*** Opening Data section ***

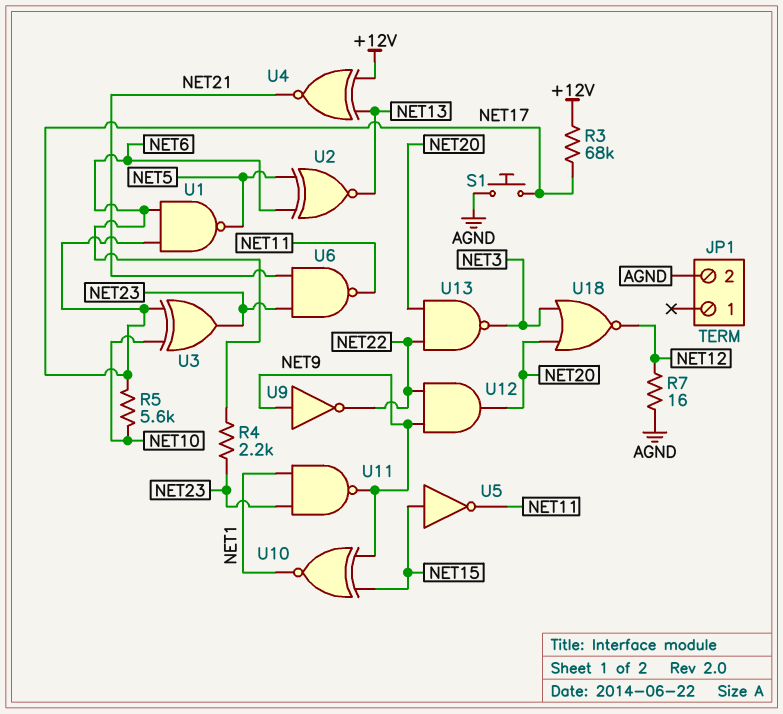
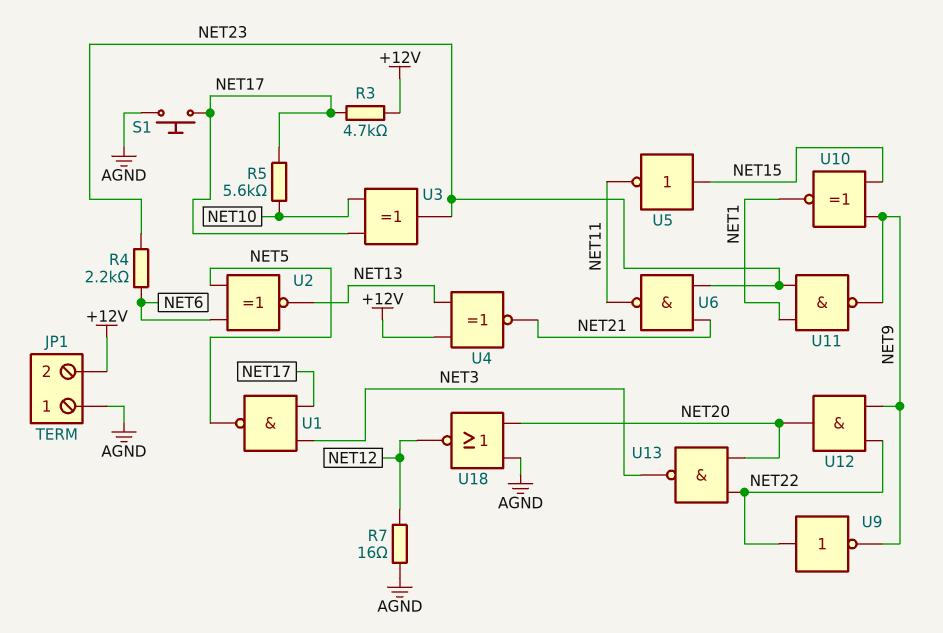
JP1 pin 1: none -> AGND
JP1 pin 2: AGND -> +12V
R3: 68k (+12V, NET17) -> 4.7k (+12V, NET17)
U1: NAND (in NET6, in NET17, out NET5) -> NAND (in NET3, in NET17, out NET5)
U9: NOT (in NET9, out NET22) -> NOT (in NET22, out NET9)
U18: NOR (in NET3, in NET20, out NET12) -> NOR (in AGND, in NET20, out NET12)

*** Closing Data section ***
*** Opening Data section ***

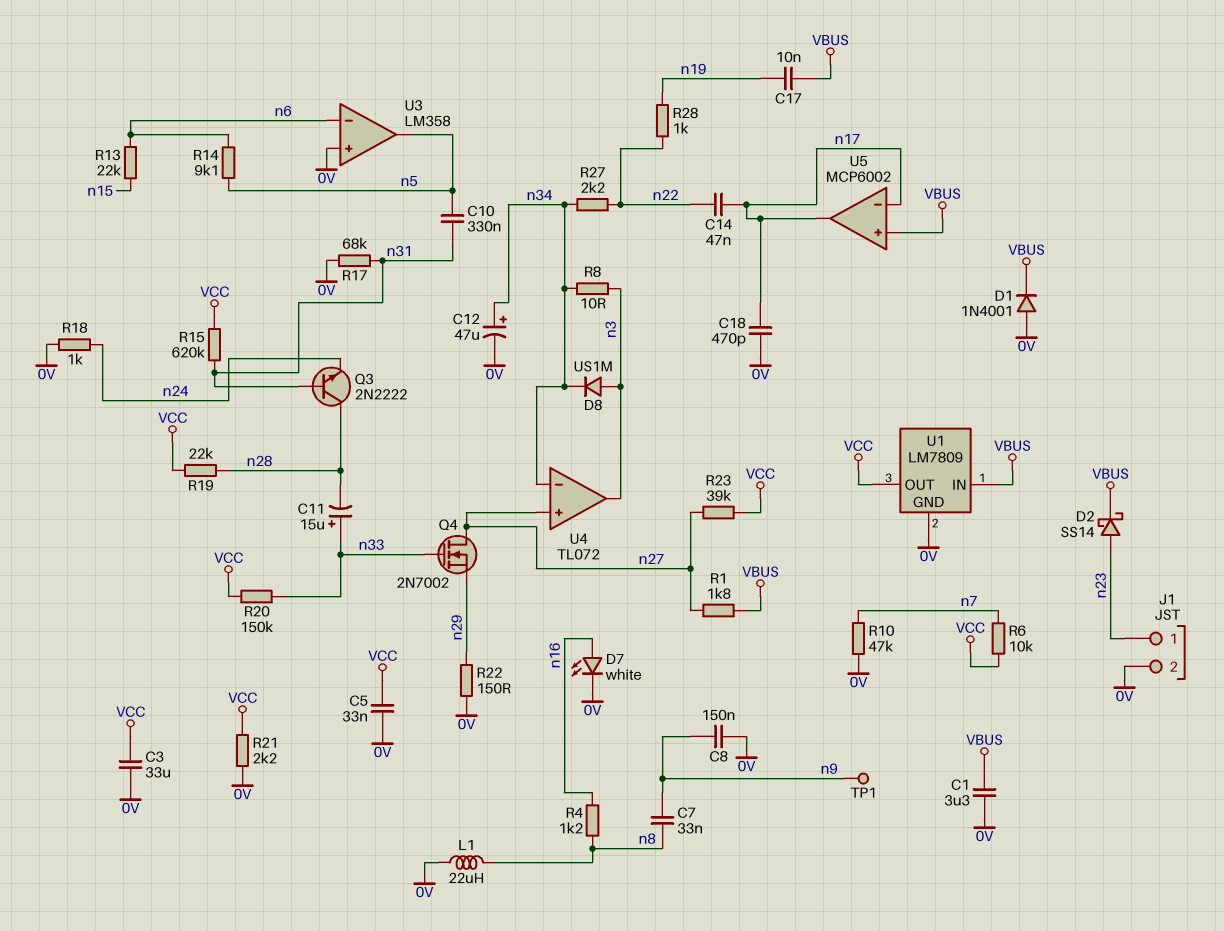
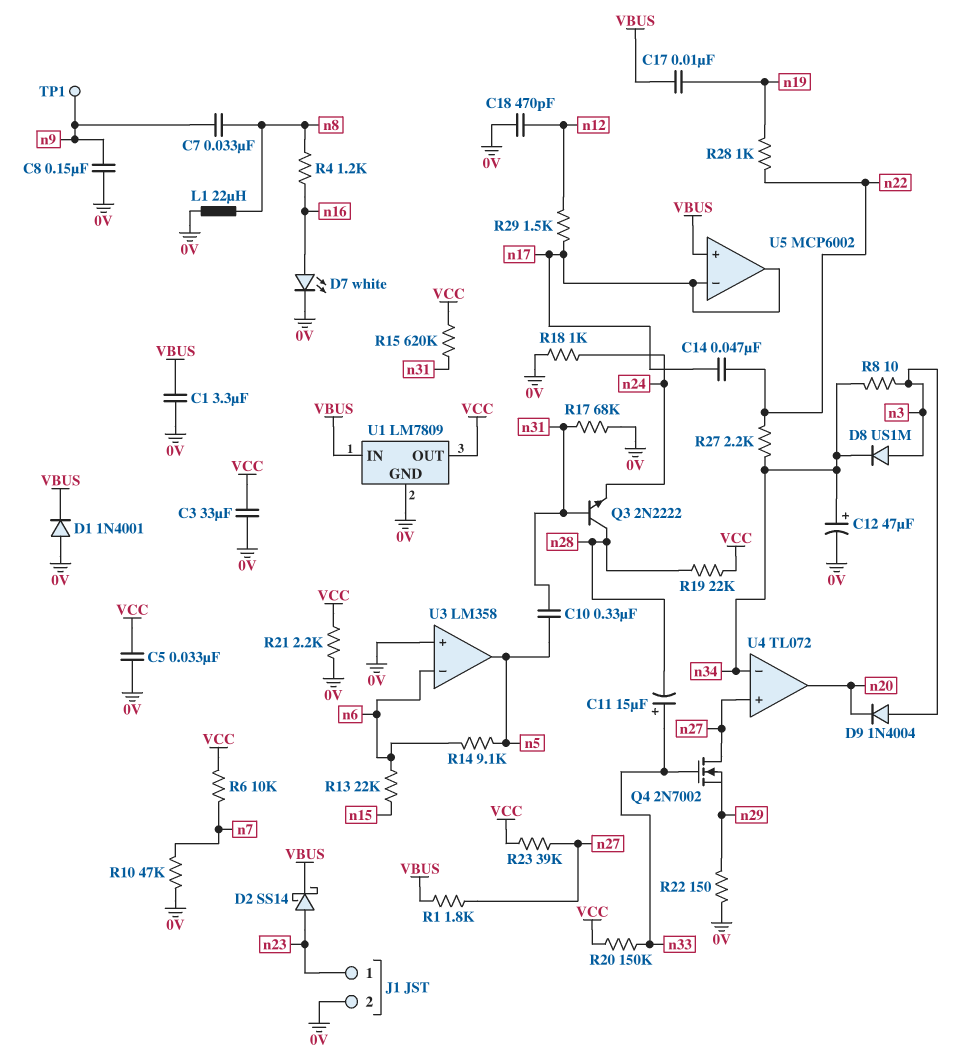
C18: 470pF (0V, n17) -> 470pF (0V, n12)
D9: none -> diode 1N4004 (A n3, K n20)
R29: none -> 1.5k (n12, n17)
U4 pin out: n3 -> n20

*** Closing Data section ***

Using only the entries above, output the line with "R3: 68k (+12V, NET17) -> 4.7k (+12V, NET17)", the line with "U18: NOR (in", and all lines between them, exactly as they stand.

**Output for this task:**
R3: 68k (+12V, NET17) -> 4.7k (+12V, NET17)
U1: NAND (in NET6, in NET17, out NET5) -> NAND (in NET3, in NET17, out NET5)
U9: NOT (in NET9, out NET22) -> NOT (in NET22, out NET9)
U18: NOR (in NET3, in NET20, out NET12) -> NOR (in AGND, in NET20, out NET12)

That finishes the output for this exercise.